WORK REQUEST —
Leave out the pictures and restate every entry word for word.

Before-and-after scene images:
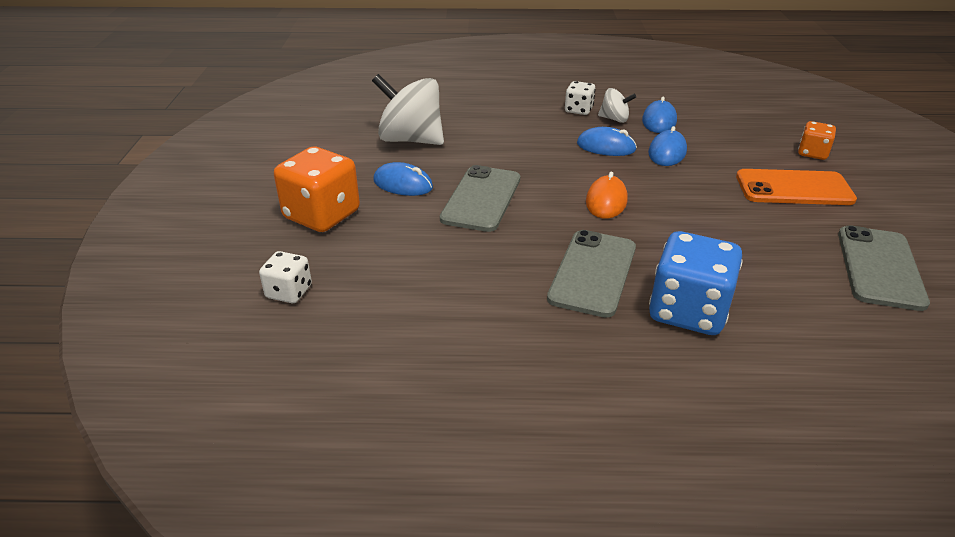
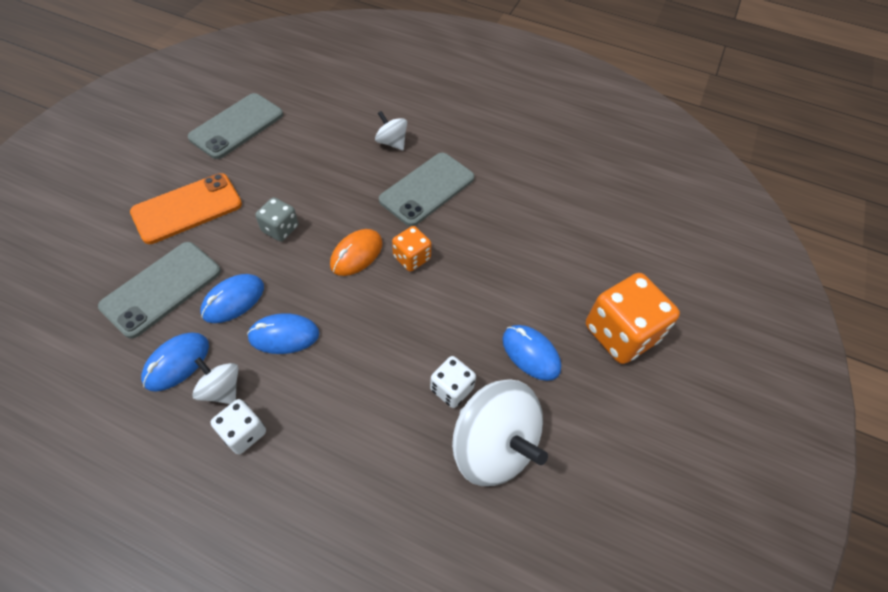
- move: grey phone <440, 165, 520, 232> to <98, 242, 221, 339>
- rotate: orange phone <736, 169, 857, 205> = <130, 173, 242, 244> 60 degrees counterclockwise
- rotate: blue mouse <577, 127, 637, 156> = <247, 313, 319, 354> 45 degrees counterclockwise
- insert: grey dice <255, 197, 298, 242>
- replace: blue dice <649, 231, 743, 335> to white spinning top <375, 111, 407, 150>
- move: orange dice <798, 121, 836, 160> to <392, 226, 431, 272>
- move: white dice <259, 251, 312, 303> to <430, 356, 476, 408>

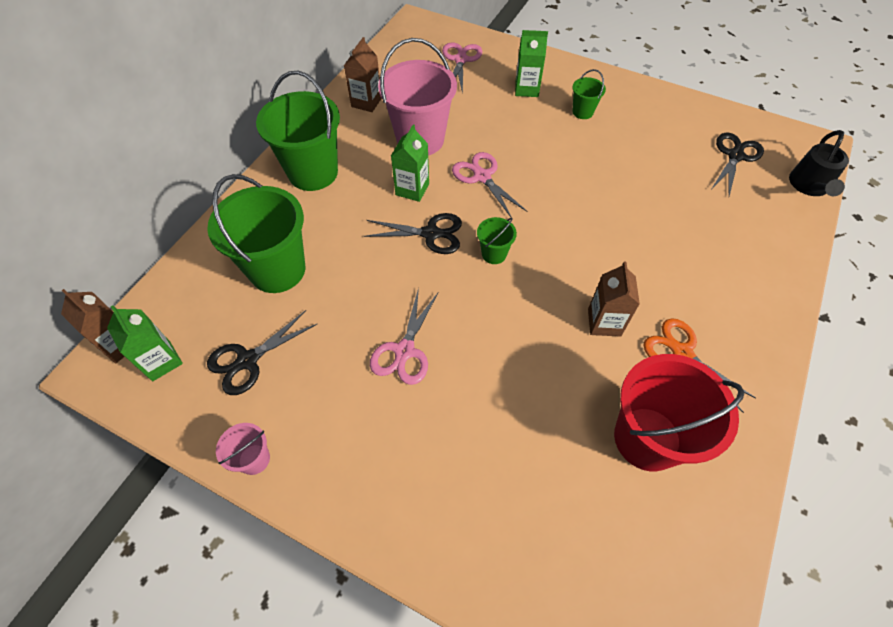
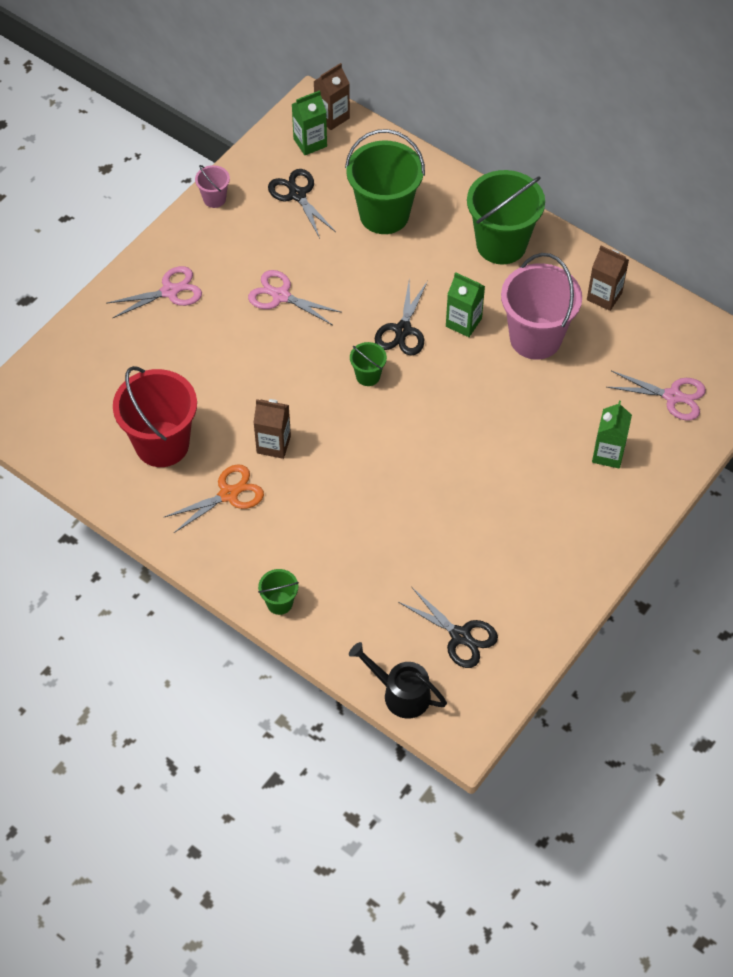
- move: pink scissors <452, 152, 528, 218> to <106, 266, 202, 318>
- move: green bucket <572, 69, 606, 119> to <258, 569, 299, 615>

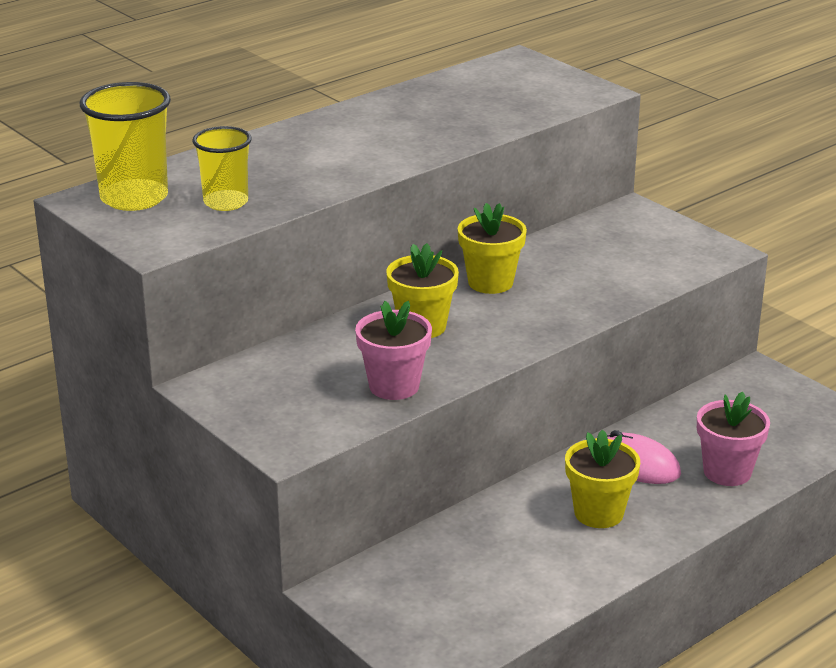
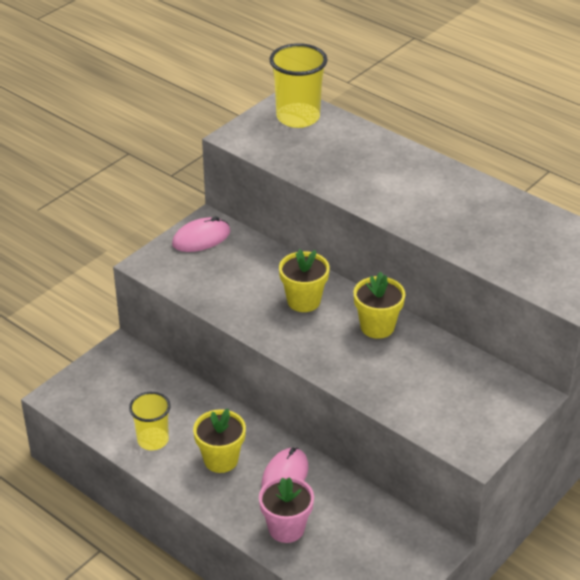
- move: yellow cup <192, 126, 252, 211> to <129, 392, 171, 450>
- insert: pink mouse <172, 217, 230, 252>
- delete: pink flower pot <355, 301, 432, 400>

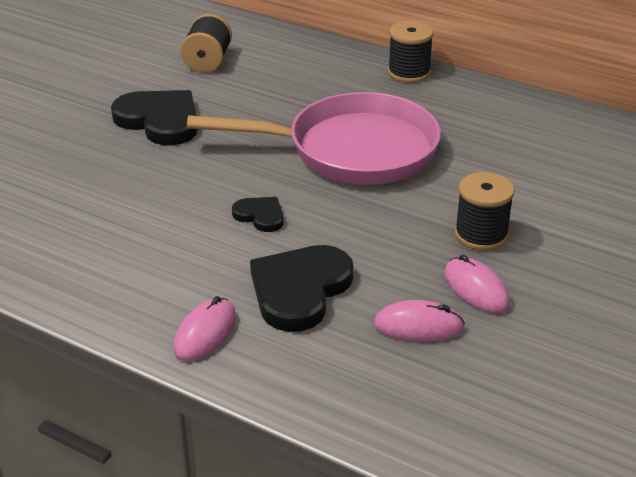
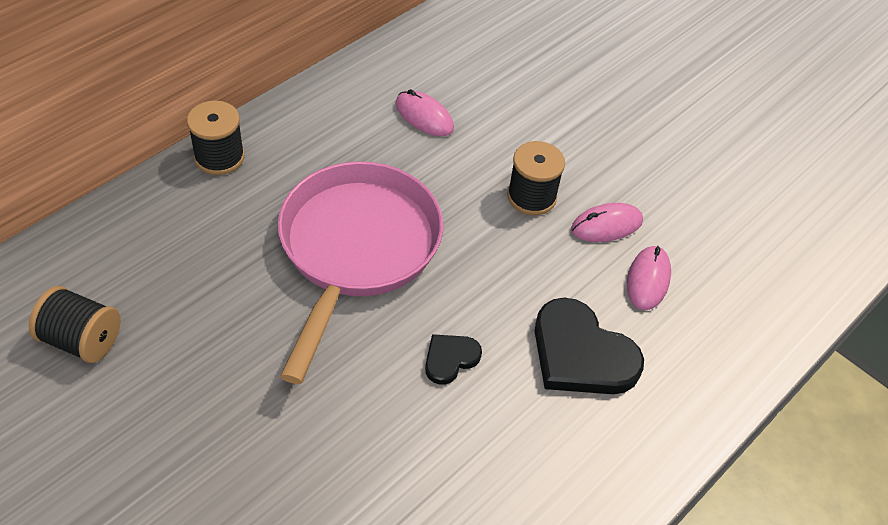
- move: pink mouse <173, 296, 236, 361> to <396, 89, 454, 136>
- delete: black heart <111, 90, 198, 145>

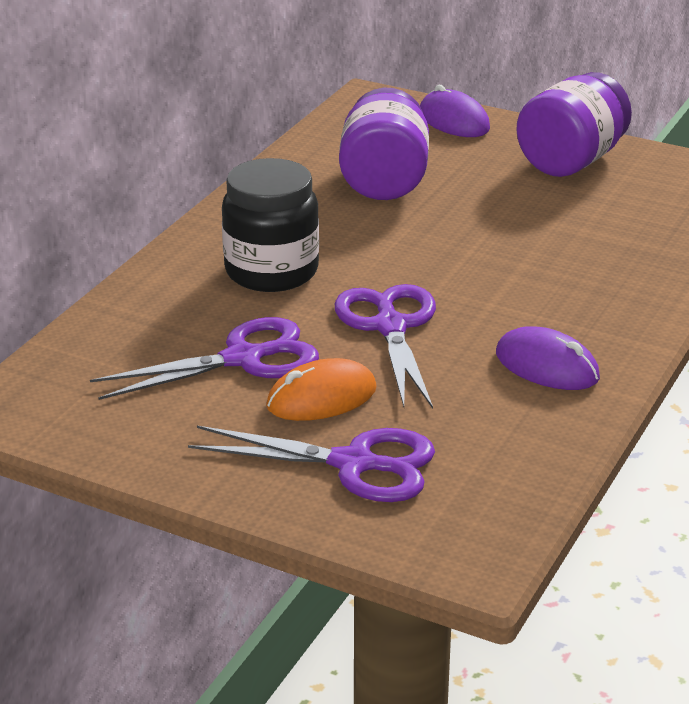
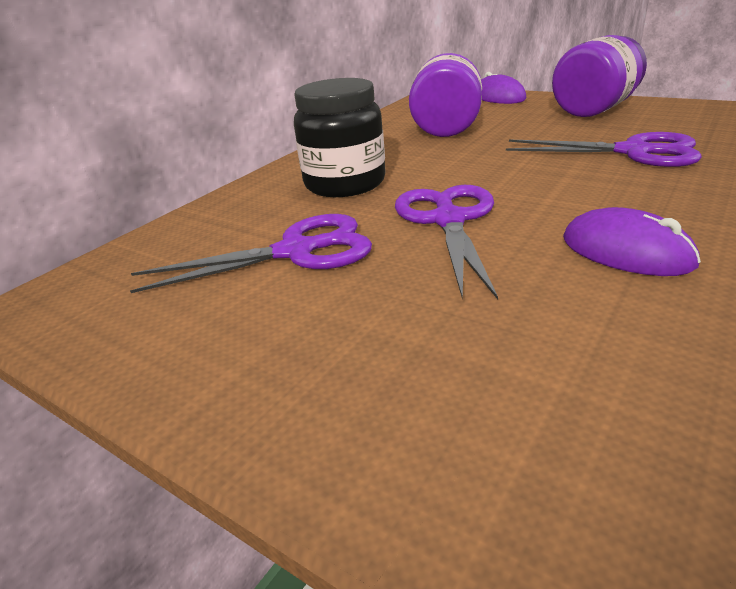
- move: purple scissors <188, 426, 435, 502> to <506, 132, 702, 167>
- delete: orange mouse <266, 358, 377, 421>

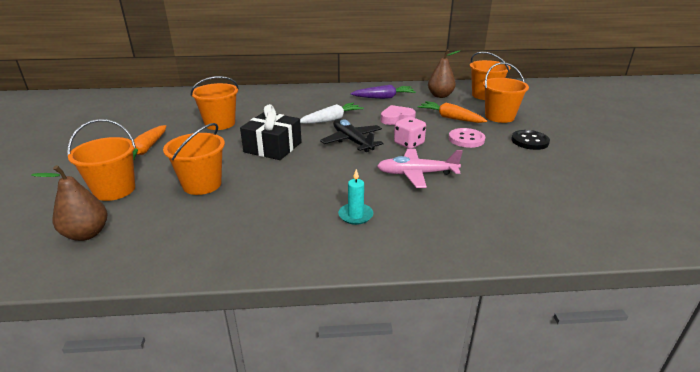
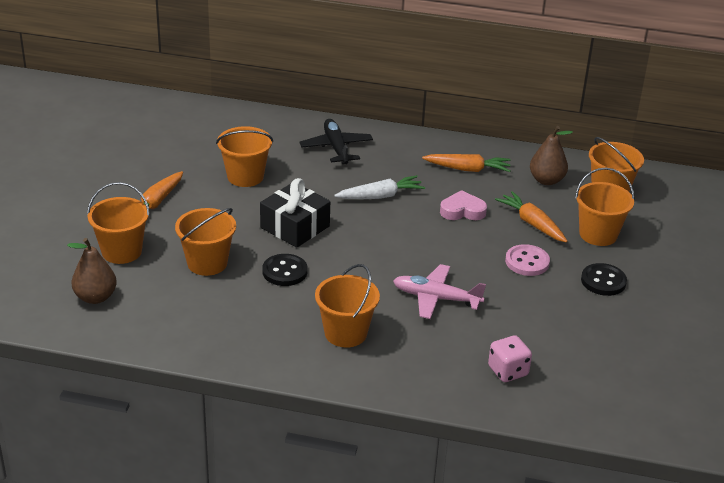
- insert: black button <262, 254, 308, 286>
- move: black plane <320, 119, 383, 152> to <299, 119, 373, 164>
- replace: turquoise candle <338, 169, 373, 225> to orange bucket <315, 264, 380, 348>
- recolor: purple carrot <351, 85, 416, 99> to orange carrot <422, 154, 511, 172>
- move: pink dice <394, 117, 426, 149> to <488, 335, 532, 382>

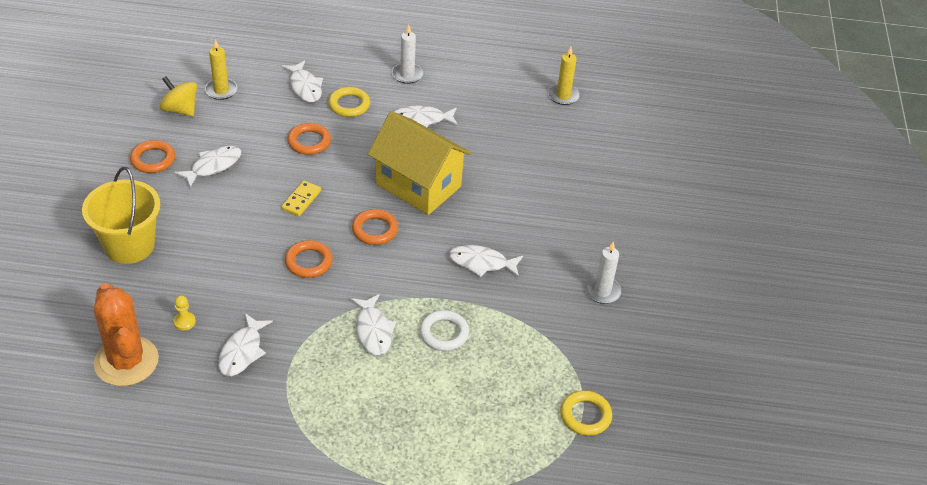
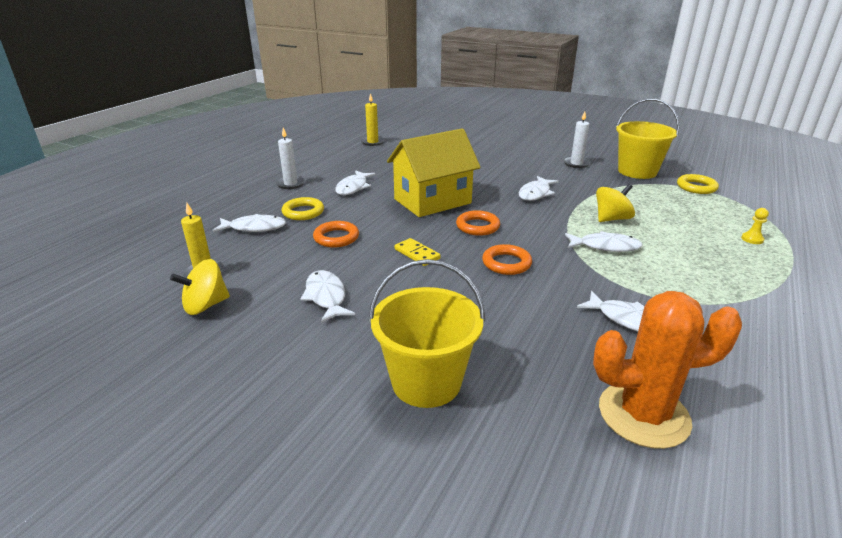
- replace: white ring <420, 310, 469, 351> to yellow spinning top <596, 184, 635, 222>
- insert: yellow bucket <616, 98, 680, 179>
- move: yellow pawn <173, 296, 196, 330> to <741, 208, 769, 244>
- delete: orange ring <130, 140, 175, 173>

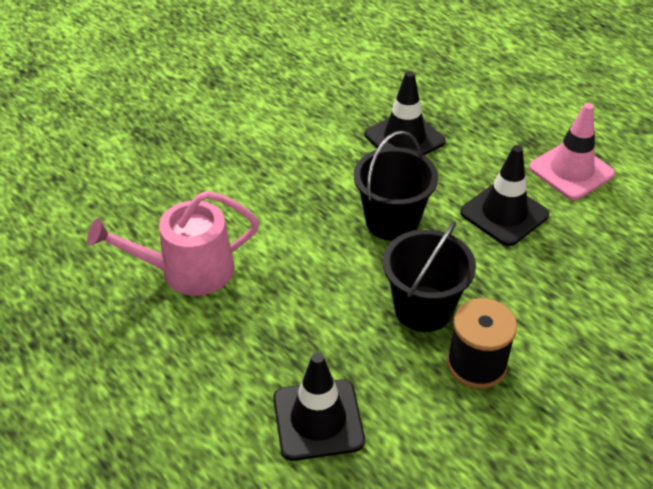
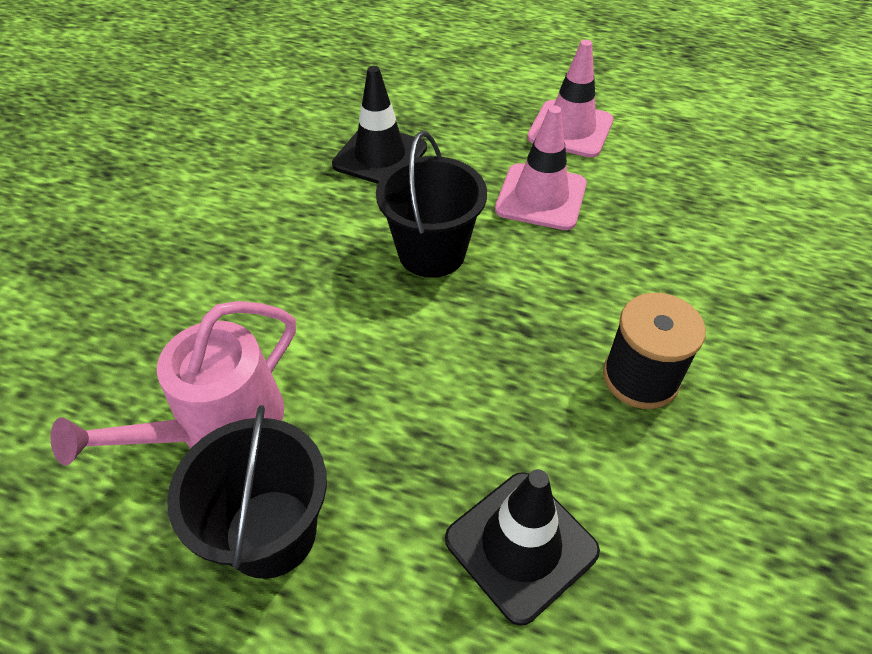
- move: black bucket <383, 221, 476, 332> to <167, 405, 327, 579>
- recolor: black traffic cone <460, 145, 549, 246> to pink traffic cone <495, 106, 587, 230>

RESPONSE FOR THIS EXERCISE —
- move: grey phone <440, 165, 520, 232> to <98, 242, 221, 339>
- rotate: orange phone <736, 169, 857, 205> = <130, 173, 242, 244> 60 degrees counterclockwise
- rotate: blue mouse <577, 127, 637, 156> = <247, 313, 319, 354> 45 degrees counterclockwise
- insert: grey dice <255, 197, 298, 242>
- replace: blue dice <649, 231, 743, 335> to white spinning top <375, 111, 407, 150>
- move: orange dice <798, 121, 836, 160> to <392, 226, 431, 272>
- move: white dice <259, 251, 312, 303> to <430, 356, 476, 408>

- move: pink scissors <452, 152, 528, 218> to <106, 266, 202, 318>
- move: green bucket <572, 69, 606, 119> to <258, 569, 299, 615>

- move: yellow cup <192, 126, 252, 211> to <129, 392, 171, 450>
- insert: pink mouse <172, 217, 230, 252>
- delete: pink flower pot <355, 301, 432, 400>

- move: pink mouse <173, 296, 236, 361> to <396, 89, 454, 136>
- delete: black heart <111, 90, 198, 145>

- move: purple scissors <188, 426, 435, 502> to <506, 132, 702, 167>
- delete: orange mouse <266, 358, 377, 421>

- insert: black button <262, 254, 308, 286>
- move: black plane <320, 119, 383, 152> to <299, 119, 373, 164>
- replace: turquoise candle <338, 169, 373, 225> to orange bucket <315, 264, 380, 348>
- recolor: purple carrot <351, 85, 416, 99> to orange carrot <422, 154, 511, 172>
- move: pink dice <394, 117, 426, 149> to <488, 335, 532, 382>

- replace: white ring <420, 310, 469, 351> to yellow spinning top <596, 184, 635, 222>
- insert: yellow bucket <616, 98, 680, 179>
- move: yellow pawn <173, 296, 196, 330> to <741, 208, 769, 244>
- delete: orange ring <130, 140, 175, 173>

- move: black bucket <383, 221, 476, 332> to <167, 405, 327, 579>
- recolor: black traffic cone <460, 145, 549, 246> to pink traffic cone <495, 106, 587, 230>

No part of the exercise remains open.